**Exercise goal**
Can you copy the lines from the one that contains "R10: 2M (VB, VCC) -> 390k (VB, VCC)" through the end of the material below, exactly and with nothing else?

**Dataset extract**
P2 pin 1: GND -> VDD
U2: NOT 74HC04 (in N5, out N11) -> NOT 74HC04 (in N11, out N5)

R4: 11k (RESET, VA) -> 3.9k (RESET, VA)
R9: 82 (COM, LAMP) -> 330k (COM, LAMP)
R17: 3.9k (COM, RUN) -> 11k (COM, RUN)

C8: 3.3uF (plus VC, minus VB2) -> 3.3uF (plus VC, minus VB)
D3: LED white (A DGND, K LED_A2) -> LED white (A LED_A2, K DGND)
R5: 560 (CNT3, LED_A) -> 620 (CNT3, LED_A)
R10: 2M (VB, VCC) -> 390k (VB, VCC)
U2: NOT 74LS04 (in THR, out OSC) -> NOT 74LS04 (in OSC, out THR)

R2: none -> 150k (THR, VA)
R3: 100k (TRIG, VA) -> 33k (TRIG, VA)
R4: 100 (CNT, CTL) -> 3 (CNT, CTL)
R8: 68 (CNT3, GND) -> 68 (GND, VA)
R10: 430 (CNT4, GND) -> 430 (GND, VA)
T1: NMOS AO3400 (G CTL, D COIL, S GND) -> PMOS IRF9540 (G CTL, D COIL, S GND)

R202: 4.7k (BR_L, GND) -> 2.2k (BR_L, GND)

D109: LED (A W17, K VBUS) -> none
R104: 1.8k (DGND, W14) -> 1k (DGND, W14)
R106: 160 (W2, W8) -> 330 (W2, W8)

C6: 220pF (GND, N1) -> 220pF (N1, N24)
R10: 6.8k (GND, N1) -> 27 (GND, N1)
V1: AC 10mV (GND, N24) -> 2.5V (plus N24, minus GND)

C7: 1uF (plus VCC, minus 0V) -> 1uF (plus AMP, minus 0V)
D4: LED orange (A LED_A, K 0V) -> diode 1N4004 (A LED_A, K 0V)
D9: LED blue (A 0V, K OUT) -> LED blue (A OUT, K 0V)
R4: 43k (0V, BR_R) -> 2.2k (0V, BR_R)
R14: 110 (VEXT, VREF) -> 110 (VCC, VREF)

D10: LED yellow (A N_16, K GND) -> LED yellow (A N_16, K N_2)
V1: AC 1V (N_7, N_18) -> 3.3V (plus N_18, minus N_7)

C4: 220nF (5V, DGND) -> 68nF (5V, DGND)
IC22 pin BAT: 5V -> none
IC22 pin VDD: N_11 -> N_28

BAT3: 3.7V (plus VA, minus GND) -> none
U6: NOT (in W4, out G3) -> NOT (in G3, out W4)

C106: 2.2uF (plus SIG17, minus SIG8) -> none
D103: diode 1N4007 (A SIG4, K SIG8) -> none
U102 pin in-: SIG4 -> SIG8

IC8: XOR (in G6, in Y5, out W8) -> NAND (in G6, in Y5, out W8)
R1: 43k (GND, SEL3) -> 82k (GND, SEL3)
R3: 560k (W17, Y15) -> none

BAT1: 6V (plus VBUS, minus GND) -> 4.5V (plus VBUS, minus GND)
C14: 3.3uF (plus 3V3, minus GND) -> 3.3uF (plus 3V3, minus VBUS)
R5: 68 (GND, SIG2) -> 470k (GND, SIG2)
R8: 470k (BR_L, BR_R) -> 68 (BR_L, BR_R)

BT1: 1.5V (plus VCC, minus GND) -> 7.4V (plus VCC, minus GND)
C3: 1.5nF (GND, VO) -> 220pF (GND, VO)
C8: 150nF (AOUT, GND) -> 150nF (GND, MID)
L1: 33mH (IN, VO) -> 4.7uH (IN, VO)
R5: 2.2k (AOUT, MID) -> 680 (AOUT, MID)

**Result of the exercise**
R10: 2M (VB, VCC) -> 390k (VB, VCC)
U2: NOT 74LS04 (in THR, out OSC) -> NOT 74LS04 (in OSC, out THR)

R2: none -> 150k (THR, VA)
R3: 100k (TRIG, VA) -> 33k (TRIG, VA)
R4: 100 (CNT, CTL) -> 3 (CNT, CTL)
R8: 68 (CNT3, GND) -> 68 (GND, VA)
R10: 430 (CNT4, GND) -> 430 (GND, VA)
T1: NMOS AO3400 (G CTL, D COIL, S GND) -> PMOS IRF9540 (G CTL, D COIL, S GND)

R202: 4.7k (BR_L, GND) -> 2.2k (BR_L, GND)

D109: LED (A W17, K VBUS) -> none
R104: 1.8k (DGND, W14) -> 1k (DGND, W14)
R106: 160 (W2, W8) -> 330 (W2, W8)

C6: 220pF (GND, N1) -> 220pF (N1, N24)
R10: 6.8k (GND, N1) -> 27 (GND, N1)
V1: AC 10mV (GND, N24) -> 2.5V (plus N24, minus GND)

C7: 1uF (plus VCC, minus 0V) -> 1uF (plus AMP, minus 0V)
D4: LED orange (A LED_A, K 0V) -> diode 1N4004 (A LED_A, K 0V)
D9: LED blue (A 0V, K OUT) -> LED blue (A OUT, K 0V)
R4: 43k (0V, BR_R) -> 2.2k (0V, BR_R)
R14: 110 (VEXT, VREF) -> 110 (VCC, VREF)

D10: LED yellow (A N_16, K GND) -> LED yellow (A N_16, K N_2)
V1: AC 1V (N_7, N_18) -> 3.3V (plus N_18, minus N_7)

C4: 220nF (5V, DGND) -> 68nF (5V, DGND)
IC22 pin BAT: 5V -> none
IC22 pin VDD: N_11 -> N_28

BAT3: 3.7V (plus VA, minus GND) -> none
U6: NOT (in W4, out G3) -> NOT (in G3, out W4)

C106: 2.2uF (plus SIG17, minus SIG8) -> none
D103: diode 1N4007 (A SIG4, K SIG8) -> none
U102 pin in-: SIG4 -> SIG8

IC8: XOR (in G6, in Y5, out W8) -> NAND (in G6, in Y5, out W8)
R1: 43k (GND, SEL3) -> 82k (GND, SEL3)
R3: 560k (W17, Y15) -> none

BAT1: 6V (plus VBUS, minus GND) -> 4.5V (plus VBUS, minus GND)
C14: 3.3uF (plus 3V3, minus GND) -> 3.3uF (plus 3V3, minus VBUS)
R5: 68 (GND, SIG2) -> 470k (GND, SIG2)
R8: 470k (BR_L, BR_R) -> 68 (BR_L, BR_R)

BT1: 1.5V (plus VCC, minus GND) -> 7.4V (plus VCC, minus GND)
C3: 1.5nF (GND, VO) -> 220pF (GND, VO)
C8: 150nF (AOUT, GND) -> 150nF (GND, MID)
L1: 33mH (IN, VO) -> 4.7uH (IN, VO)
R5: 2.2k (AOUT, MID) -> 680 (AOUT, MID)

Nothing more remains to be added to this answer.